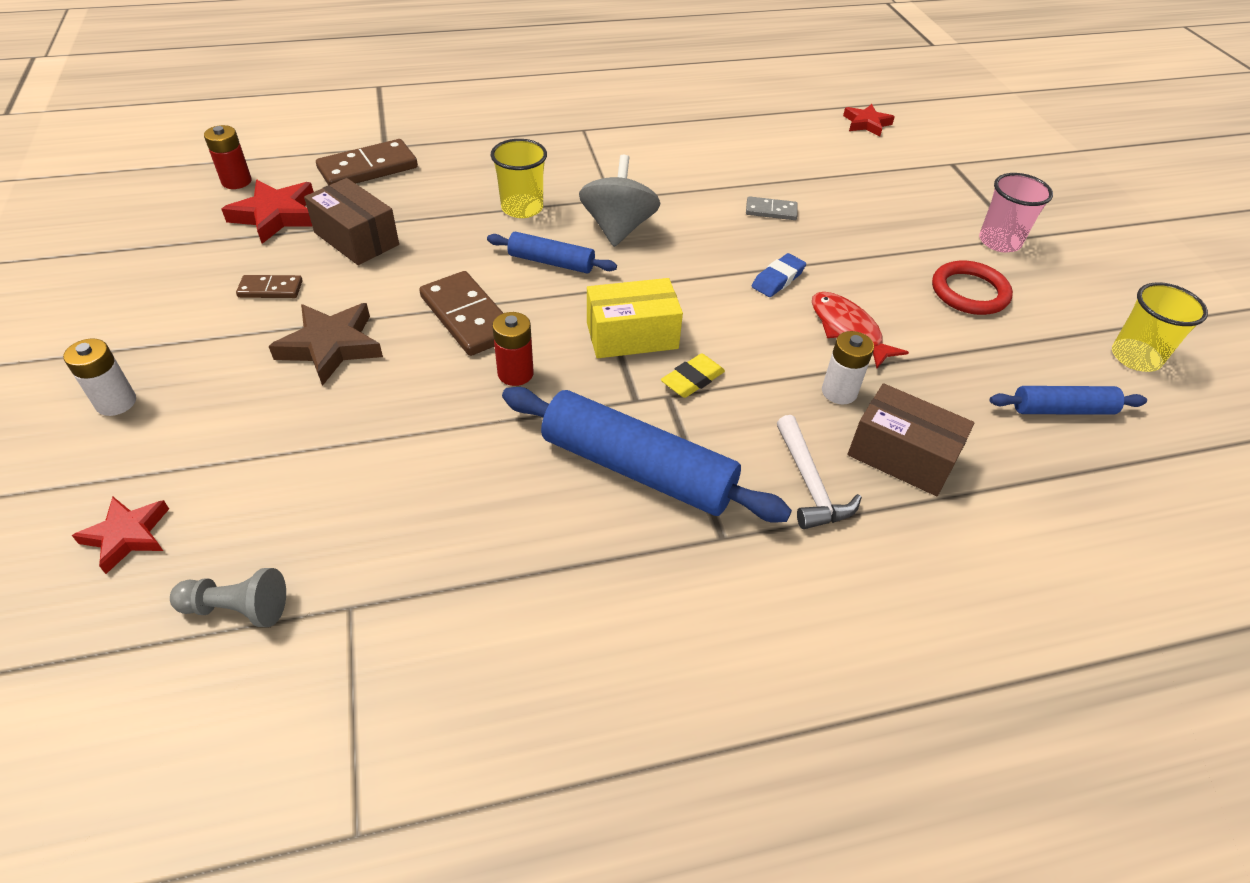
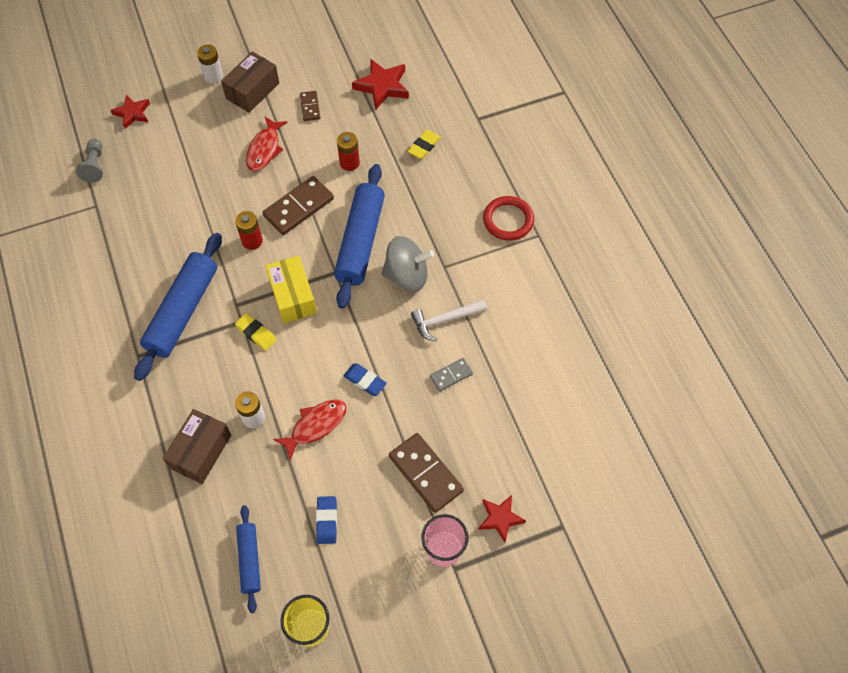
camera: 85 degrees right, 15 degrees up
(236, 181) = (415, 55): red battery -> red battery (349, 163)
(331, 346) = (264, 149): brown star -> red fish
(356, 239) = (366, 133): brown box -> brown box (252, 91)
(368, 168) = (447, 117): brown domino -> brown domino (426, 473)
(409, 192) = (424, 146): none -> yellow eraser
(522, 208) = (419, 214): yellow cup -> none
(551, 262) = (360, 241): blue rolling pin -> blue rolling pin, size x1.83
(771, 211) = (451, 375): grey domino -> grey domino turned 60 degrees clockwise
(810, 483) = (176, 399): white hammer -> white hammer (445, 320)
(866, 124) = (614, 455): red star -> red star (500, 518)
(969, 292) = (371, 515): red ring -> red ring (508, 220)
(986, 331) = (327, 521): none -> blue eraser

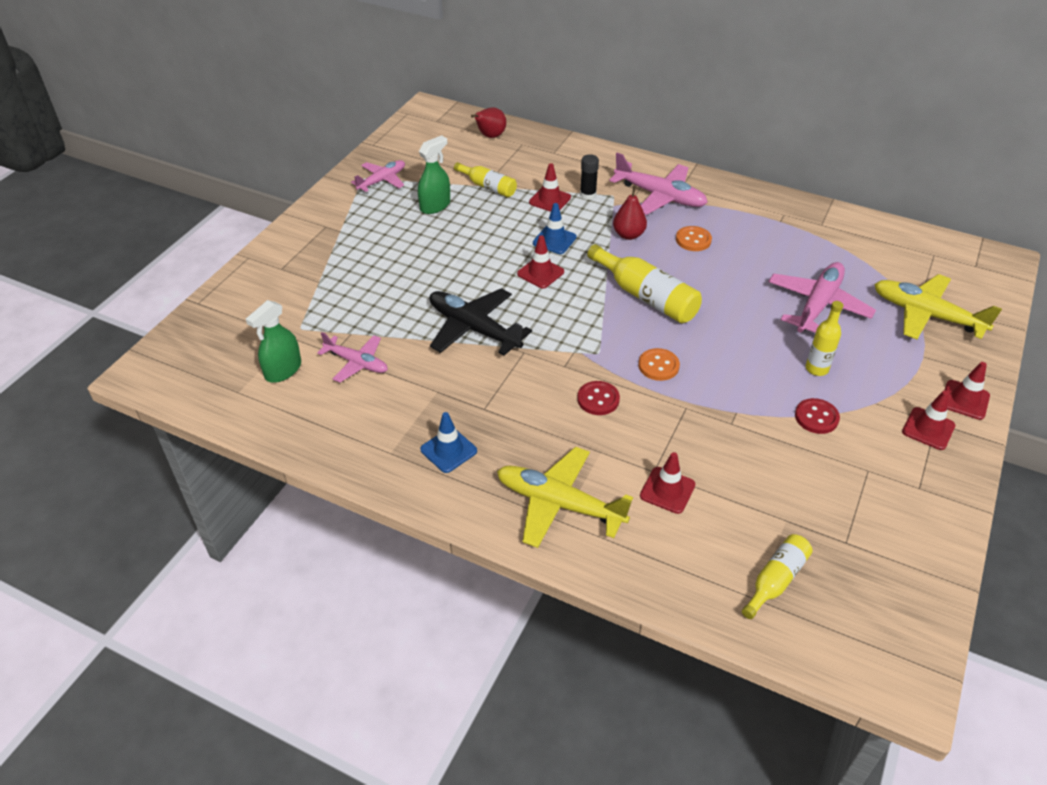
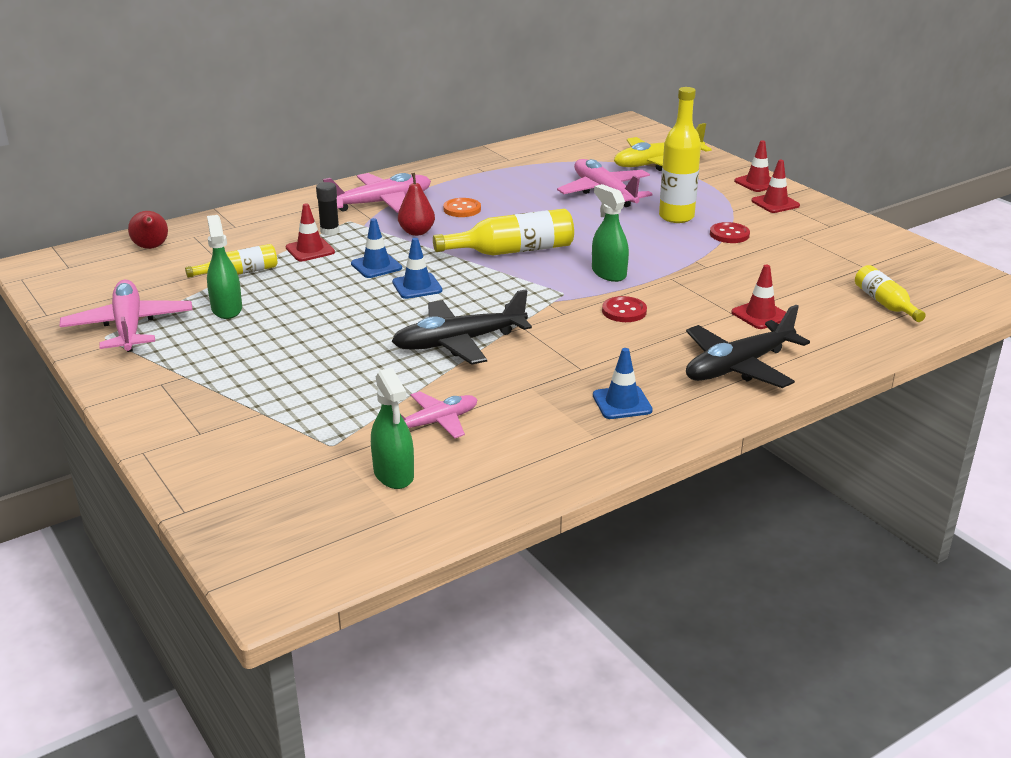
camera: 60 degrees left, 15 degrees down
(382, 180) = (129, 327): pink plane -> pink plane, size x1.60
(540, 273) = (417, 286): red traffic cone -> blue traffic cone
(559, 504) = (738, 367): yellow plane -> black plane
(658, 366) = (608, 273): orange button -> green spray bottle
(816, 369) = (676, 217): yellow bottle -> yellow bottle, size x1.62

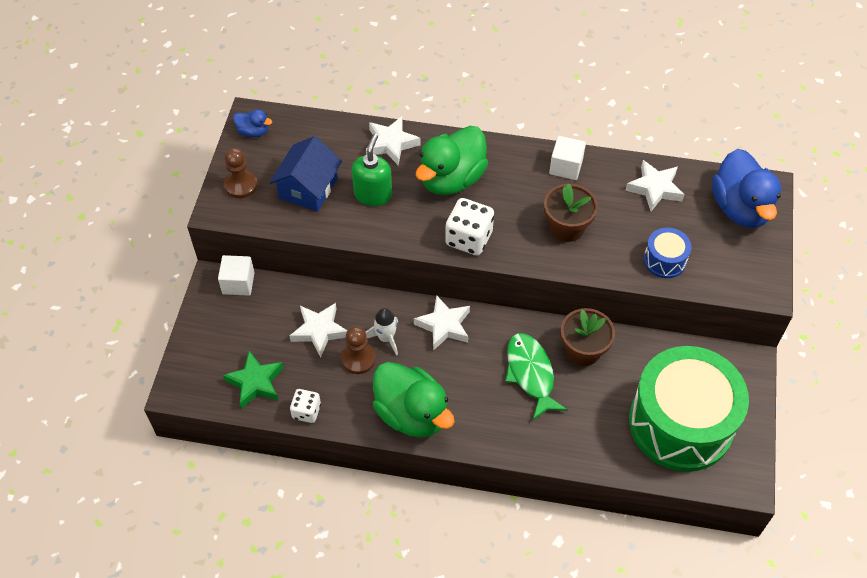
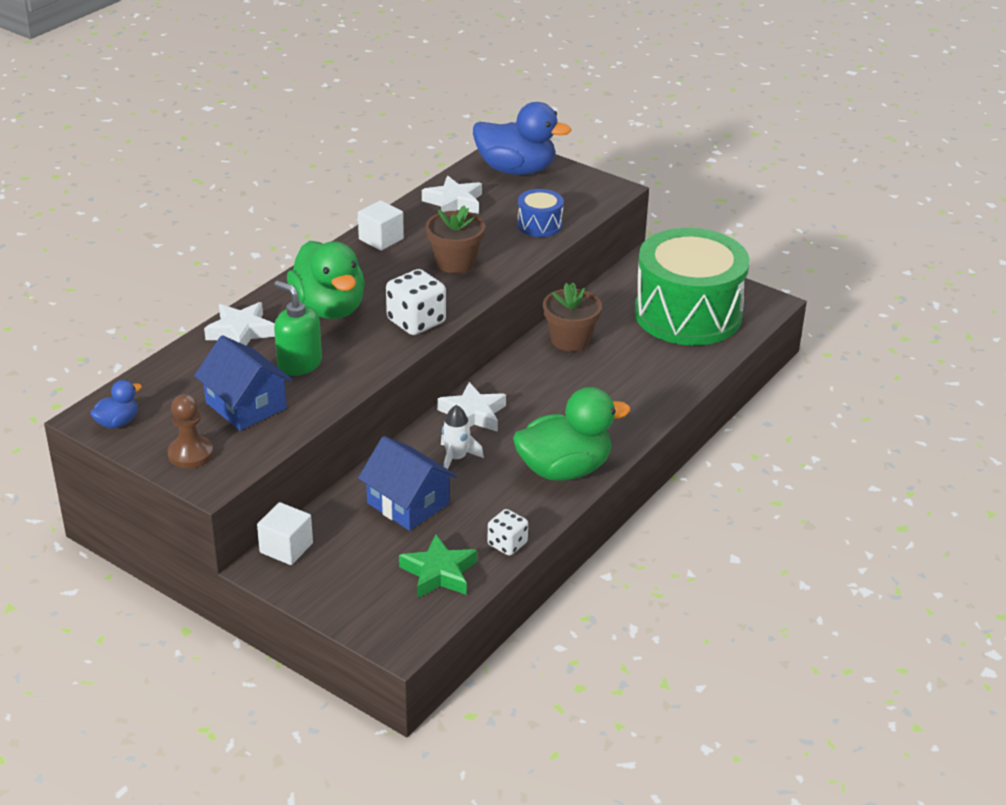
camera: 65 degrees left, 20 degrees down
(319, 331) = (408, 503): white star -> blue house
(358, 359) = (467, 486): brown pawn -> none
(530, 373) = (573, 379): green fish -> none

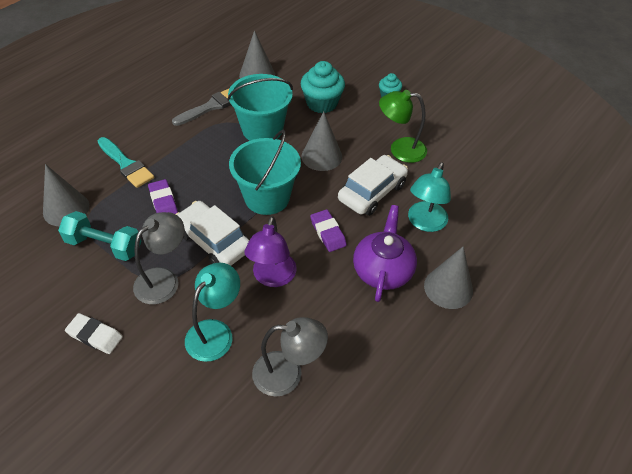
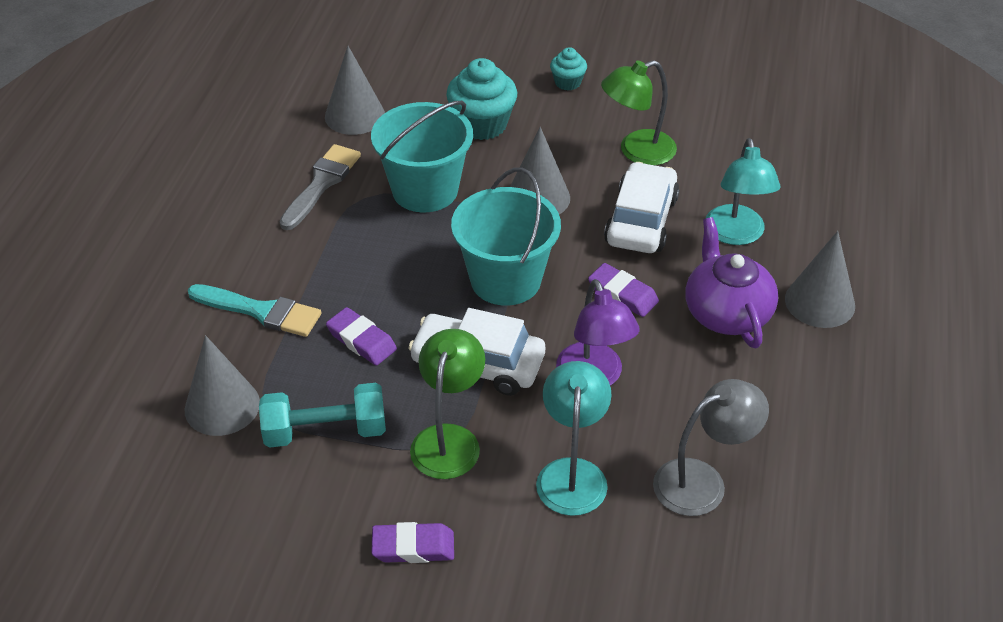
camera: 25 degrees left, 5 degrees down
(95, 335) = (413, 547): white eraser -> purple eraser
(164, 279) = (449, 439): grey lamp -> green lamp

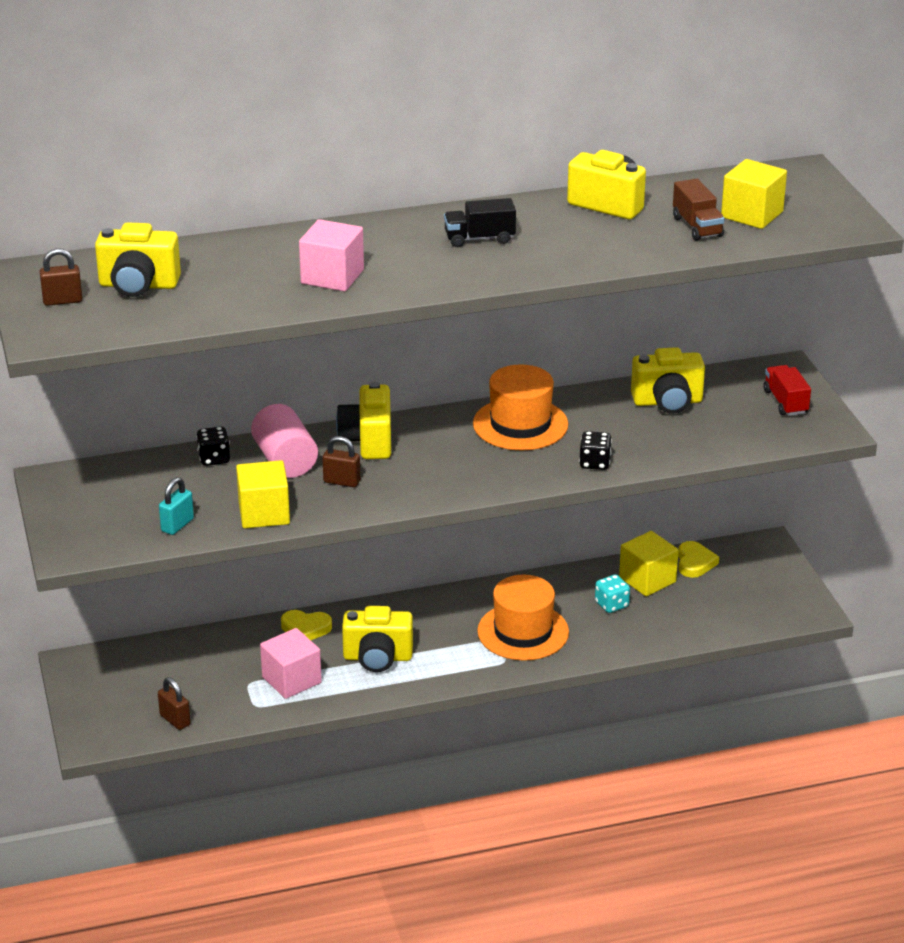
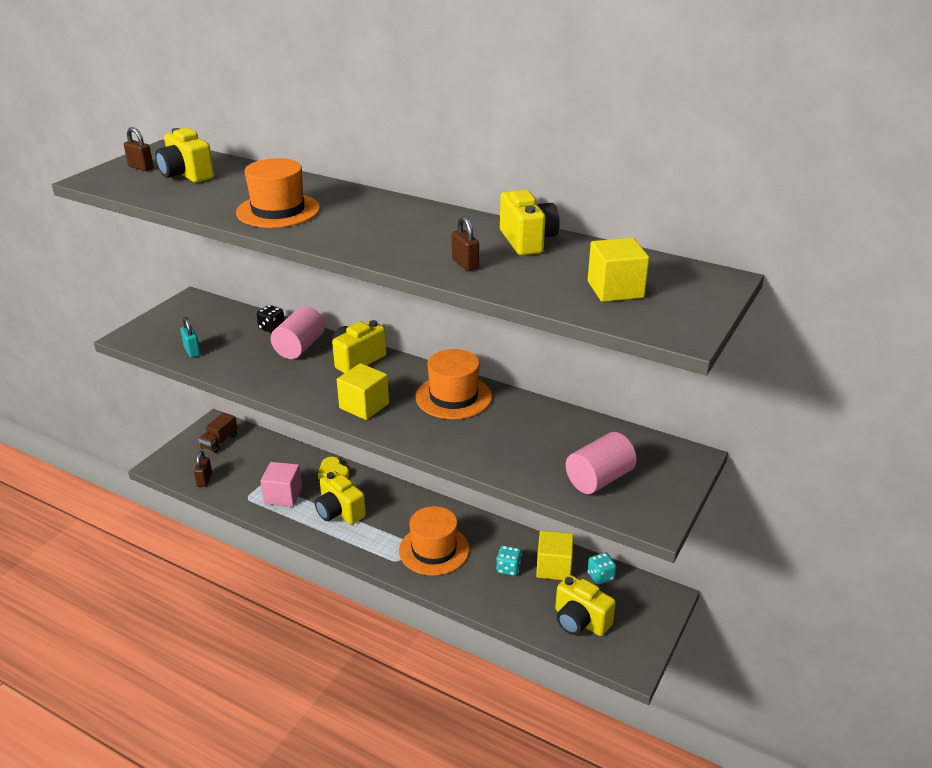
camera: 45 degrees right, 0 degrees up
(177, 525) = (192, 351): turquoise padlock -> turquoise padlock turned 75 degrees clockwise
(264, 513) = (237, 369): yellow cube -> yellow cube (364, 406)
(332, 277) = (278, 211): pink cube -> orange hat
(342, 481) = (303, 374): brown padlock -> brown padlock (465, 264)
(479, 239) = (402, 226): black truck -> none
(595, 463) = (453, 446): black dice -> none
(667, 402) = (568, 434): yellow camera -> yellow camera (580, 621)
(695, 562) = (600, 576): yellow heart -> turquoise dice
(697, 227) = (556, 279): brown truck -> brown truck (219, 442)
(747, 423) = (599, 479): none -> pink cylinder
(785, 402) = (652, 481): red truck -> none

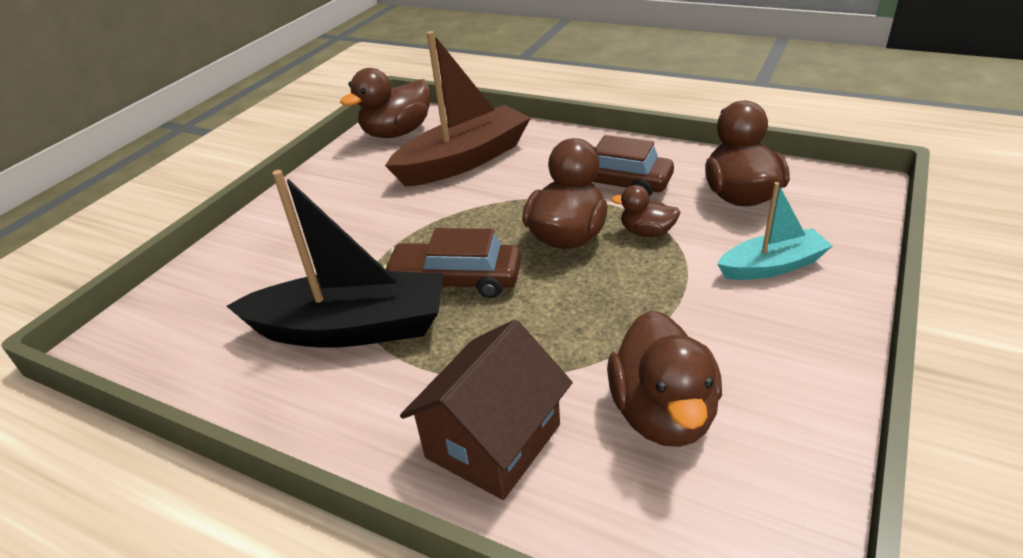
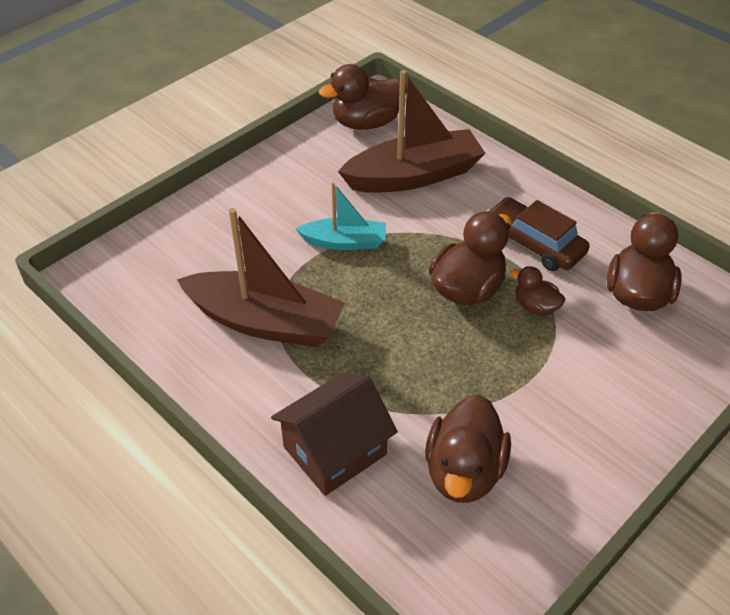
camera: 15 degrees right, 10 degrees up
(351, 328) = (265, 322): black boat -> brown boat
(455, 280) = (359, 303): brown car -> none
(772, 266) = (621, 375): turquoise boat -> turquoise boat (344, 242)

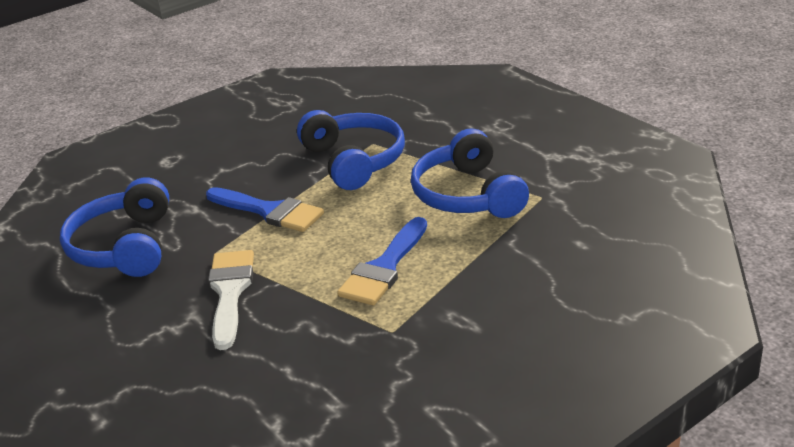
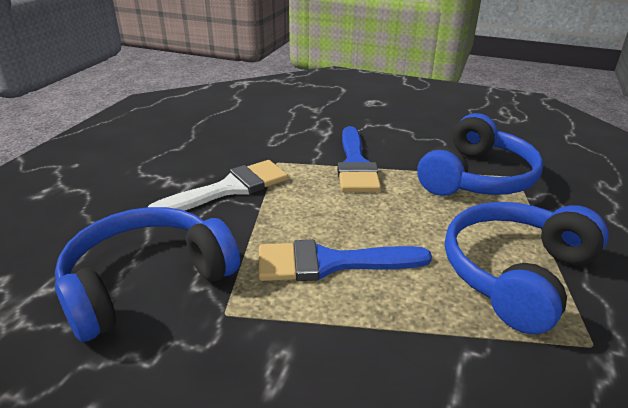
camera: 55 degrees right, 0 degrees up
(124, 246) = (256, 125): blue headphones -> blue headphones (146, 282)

> **To do**
Among the lines above, count those containing the word "grey" and write only the number.

> **Reply**
2